(Building change detection data)
· · · ·

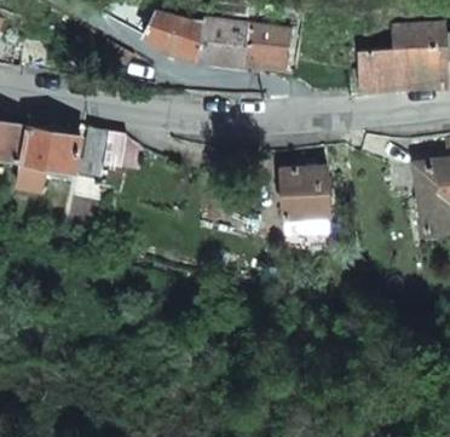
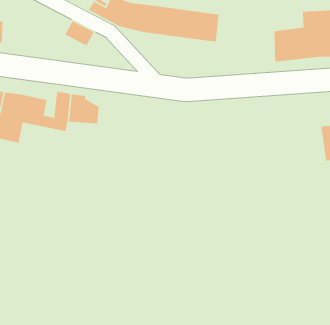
building: [278,165,327,247] -> none

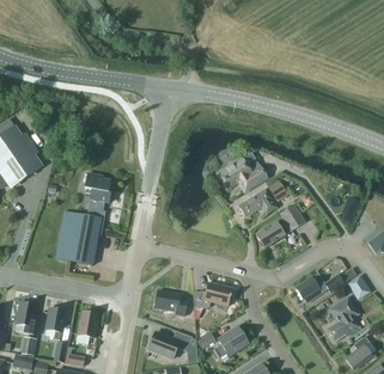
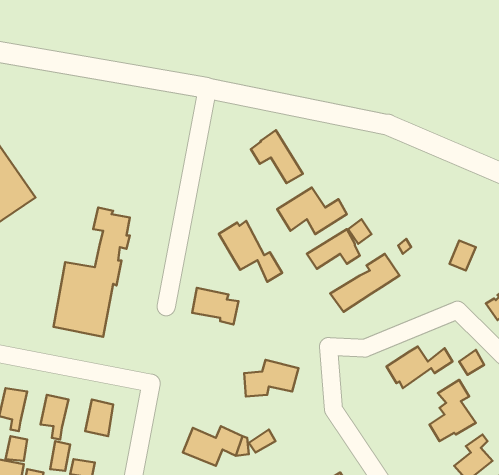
building: none -> [251,130,303,183]
building: none -> [219,221,282,282]
building: [154,289,188,315] -> [192,288,238,324]
building: [213,325,249,357] -> none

· · · ·

**WORK TO COMPLETE**
Copy every line of the data that holds the string "none".

**ANSWER TO THIS EXERCISE**
building: [278,165,327,247] -> none
building: none -> [251,130,303,183]
building: none -> [219,221,282,282]
building: [213,325,249,357] -> none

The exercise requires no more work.